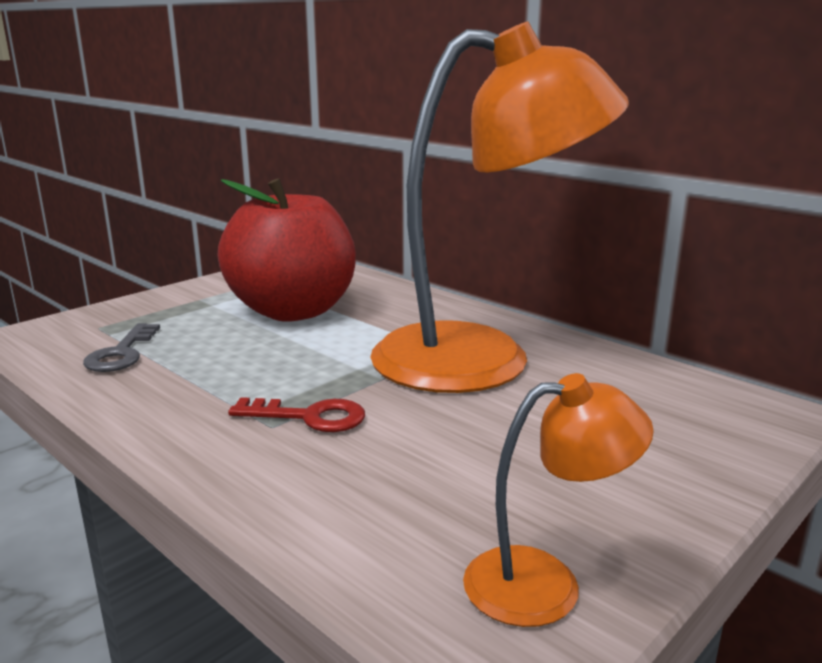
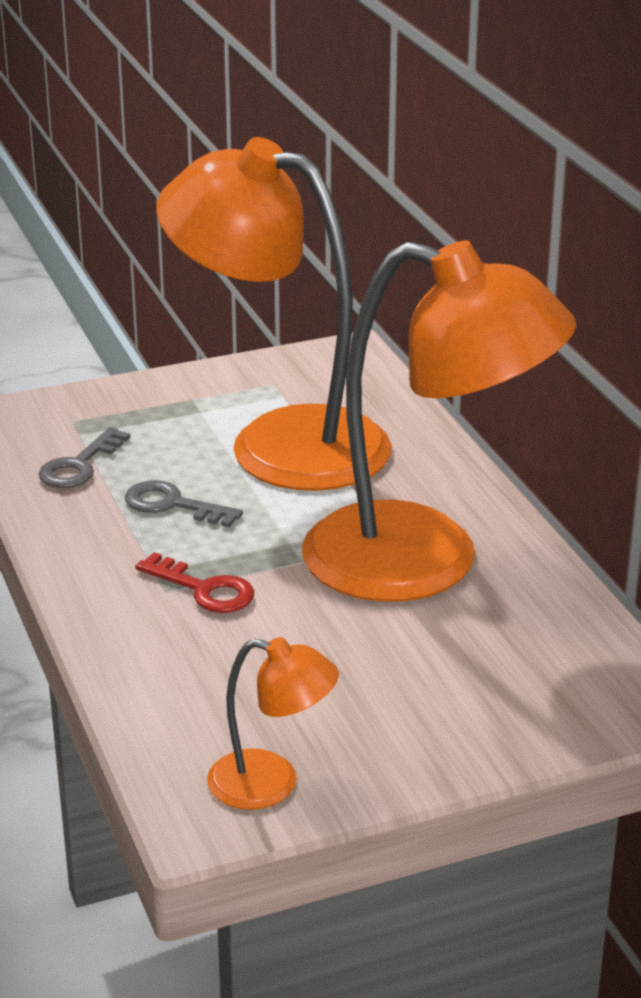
camera: 25 degrees right, 10 degrees up
(231, 363) = (173, 505): none -> grey key
(293, 311) = (280, 442): red apple -> orange lamp

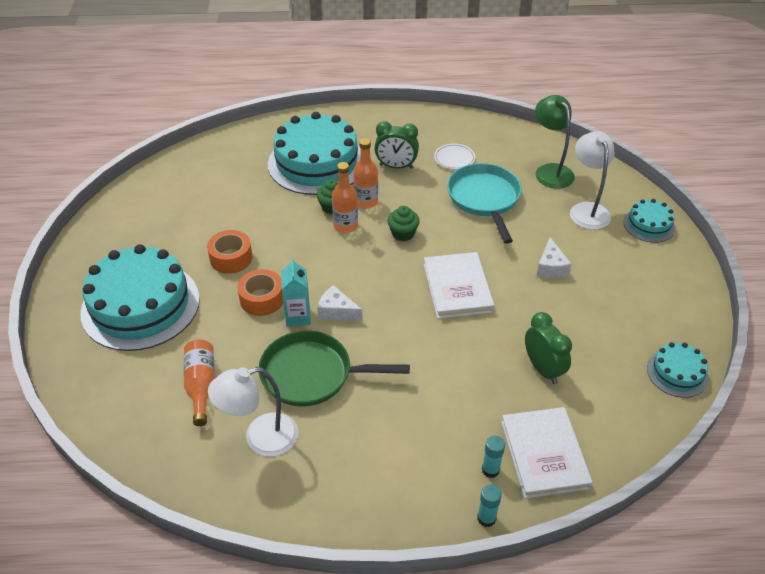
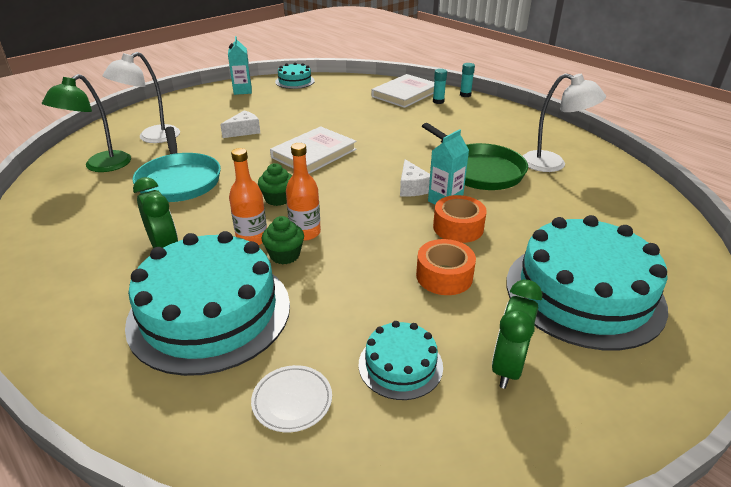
camera: 130 degrees left, 10 degrees down
(201, 385) = (571, 206): orange bottle -> none
(454, 159) = (117, 220): white plate -> white plate (292, 401)
(484, 199) = (179, 180): turquoise pan -> turquoise pan turned 60 degrees counterclockwise
(543, 369) = (346, 109): green clock -> green clock (508, 367)
(649, 225) = (150, 115): turquoise cake -> turquoise cake (400, 365)
(674, 312) = (242, 91): none -> turquoise carton

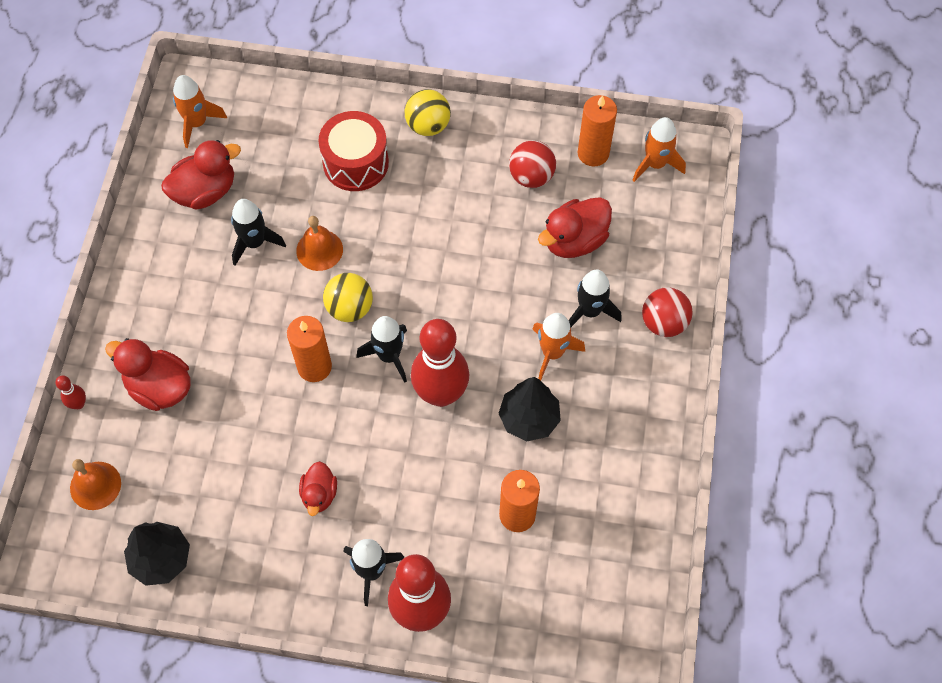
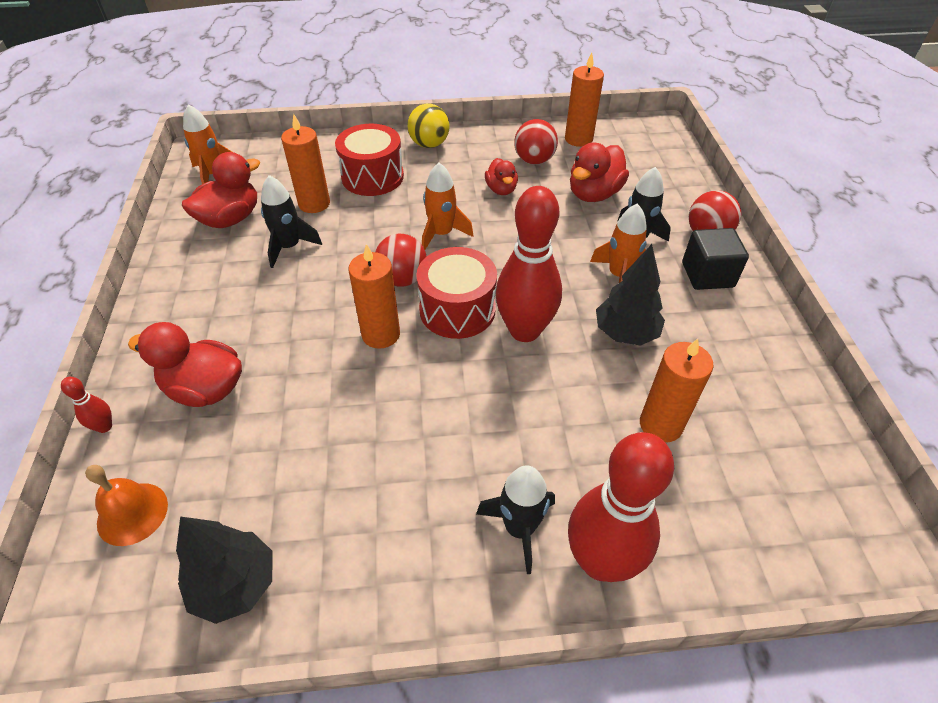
camera: 15 degrees left, 15 degrees down
(289, 189) = (314, 204): none -> orange candle
(319, 250) = (357, 241): orange bell -> none
(319, 494) = (425, 456): red duck -> red duck (501, 189)
(350, 308) = (402, 279): yellow ball -> red ball
(389, 356) = (457, 310): black rocket -> red drum
(637, 372) = (707, 275): none -> black cube
(655, 164) = (633, 137): orange rocket -> orange rocket (441, 234)

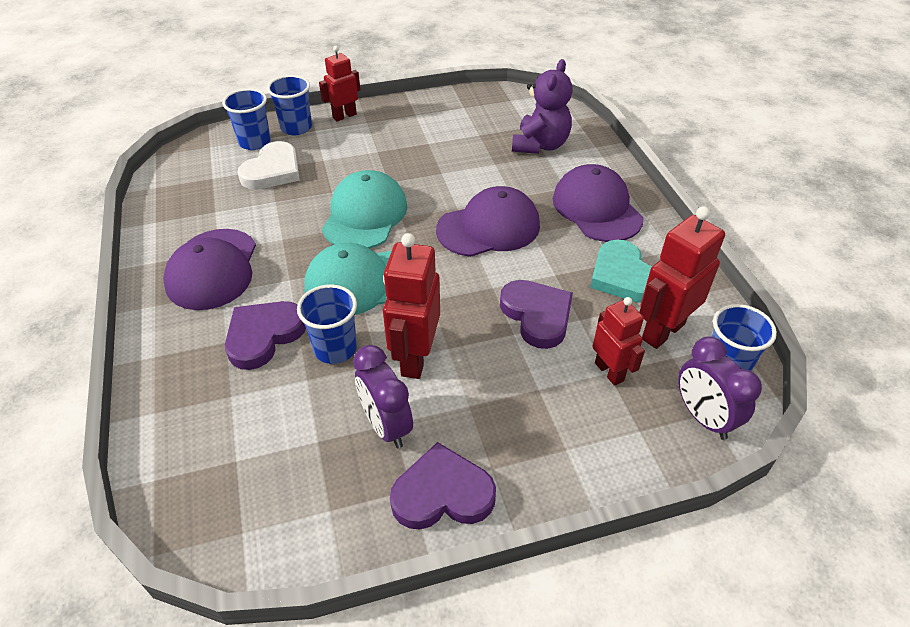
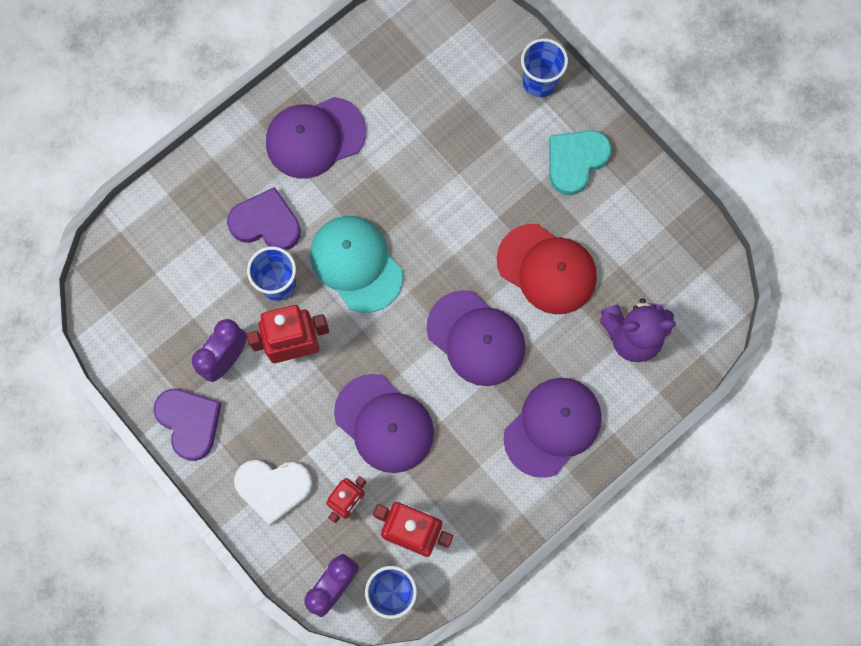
camera: 65 degrees right, 30 degrees up
(254, 142) = (496, 58): blue cup -> none
(273, 171) = (462, 103): white heart -> white heart (273, 488)
(344, 116) = (584, 116): red robot -> none
(365, 215) = (440, 221): turquoise cap -> none
(454, 170) = (547, 269): none -> red cap
(537, 315) = (384, 423): purple heart -> purple cap
(623, 276) = (466, 480): turquoise heart -> turquoise heart (575, 161)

++++++++++

### [Aim of the exercise]
Retype the records above word for word, from their first line through the line containing "(649, 225) = (150, 115): turquoise", and leave out every picture.

### [Solution for this exercise]
camera: 25 degrees right, 10 degrees up
(231, 363) = (173, 505): none -> grey key
(293, 311) = (280, 442): red apple -> orange lamp

camera: 130 degrees left, 10 degrees down
(201, 385) = (571, 206): orange bottle -> none
(454, 159) = (117, 220): white plate -> white plate (292, 401)
(484, 199) = (179, 180): turquoise pan -> turquoise pan turned 60 degrees counterclockwise
(543, 369) = (346, 109): green clock -> green clock (508, 367)
(649, 225) = (150, 115): turquoise cake -> turquoise cake (400, 365)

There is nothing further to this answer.